Which lines of the entries below run from the one holding "camera: 55 degrees left, 5 degrees up" to the one holding "(575, 433) = (317, 375): none -> pink glasses", inclusive? Set down exactly those lines and no others.

*** Information supplied ***

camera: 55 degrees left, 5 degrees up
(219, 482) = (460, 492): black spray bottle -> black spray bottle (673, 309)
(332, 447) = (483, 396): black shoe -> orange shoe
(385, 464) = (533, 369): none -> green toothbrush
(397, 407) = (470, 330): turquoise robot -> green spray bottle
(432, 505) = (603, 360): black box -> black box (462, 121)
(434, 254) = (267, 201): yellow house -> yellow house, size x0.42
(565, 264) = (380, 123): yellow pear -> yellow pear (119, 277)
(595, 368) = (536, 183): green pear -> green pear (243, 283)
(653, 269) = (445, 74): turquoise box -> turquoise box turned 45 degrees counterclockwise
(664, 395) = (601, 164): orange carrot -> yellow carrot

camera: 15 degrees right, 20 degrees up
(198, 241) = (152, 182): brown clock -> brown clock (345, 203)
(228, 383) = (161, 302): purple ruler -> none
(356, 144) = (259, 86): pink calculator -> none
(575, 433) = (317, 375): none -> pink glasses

*** End of Information supplied ***
*** Information supplied ***

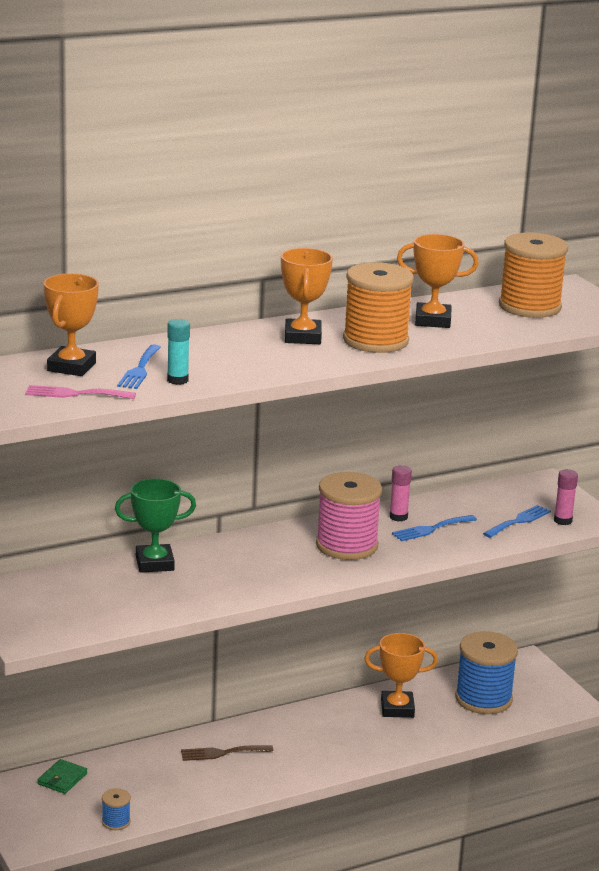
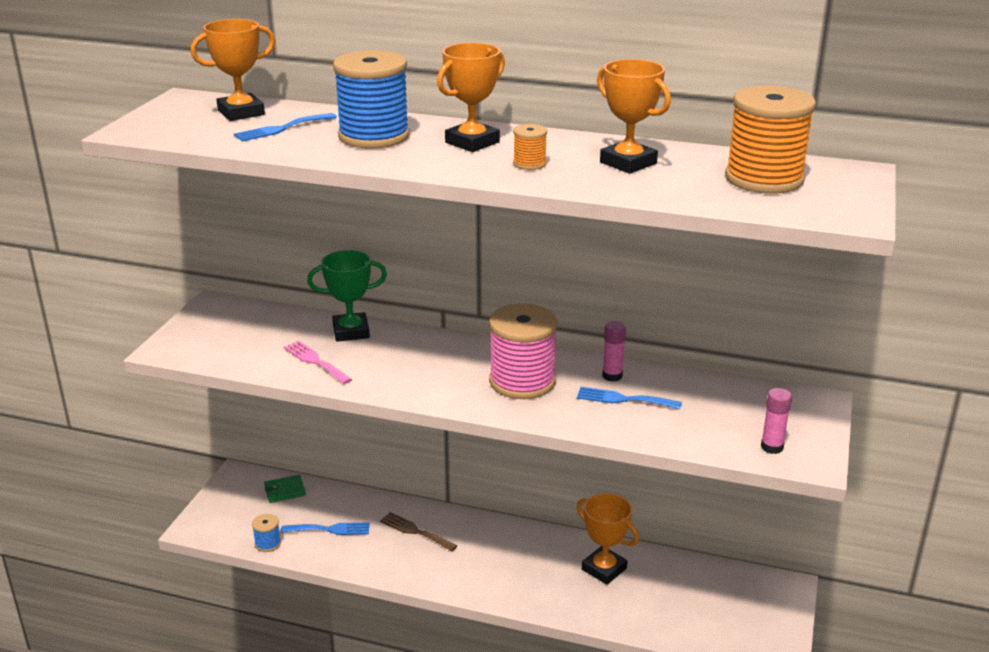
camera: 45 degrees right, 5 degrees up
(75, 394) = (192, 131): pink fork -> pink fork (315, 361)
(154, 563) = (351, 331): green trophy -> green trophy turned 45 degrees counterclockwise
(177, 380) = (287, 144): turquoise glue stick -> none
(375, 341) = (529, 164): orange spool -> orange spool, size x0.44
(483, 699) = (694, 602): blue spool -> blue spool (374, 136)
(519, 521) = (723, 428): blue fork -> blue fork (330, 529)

*** End of Information supplied ***
*** Information supplied ***

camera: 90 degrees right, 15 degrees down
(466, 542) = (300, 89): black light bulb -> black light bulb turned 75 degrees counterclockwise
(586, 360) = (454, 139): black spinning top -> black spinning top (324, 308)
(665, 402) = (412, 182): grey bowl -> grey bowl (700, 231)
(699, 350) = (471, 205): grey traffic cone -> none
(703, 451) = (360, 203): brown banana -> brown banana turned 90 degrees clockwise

*** End of Information supplied ***

Response to the task:
camera: 55 degrees left, 5 degrees up
(219, 482) = (460, 492): black spray bottle -> black spray bottle (673, 309)
(332, 447) = (483, 396): black shoe -> orange shoe
(385, 464) = (533, 369): none -> green toothbrush
(397, 407) = (470, 330): turquoise robot -> green spray bottle
(432, 505) = (603, 360): black box -> black box (462, 121)
(434, 254) = (267, 201): yellow house -> yellow house, size x0.42
(565, 264) = (380, 123): yellow pear -> yellow pear (119, 277)
(595, 368) = (536, 183): green pear -> green pear (243, 283)
(653, 269) = (445, 74): turquoise box -> turquoise box turned 45 degrees counterclockwise
(664, 395) = (601, 164): orange carrot -> yellow carrot

camera: 15 degrees right, 20 degrees up
(198, 241) = (152, 182): brown clock -> brown clock (345, 203)
(228, 383) = (161, 302): purple ruler -> none
(356, 144) = (259, 86): pink calculator -> none
(575, 433) = (317, 375): none -> pink glasses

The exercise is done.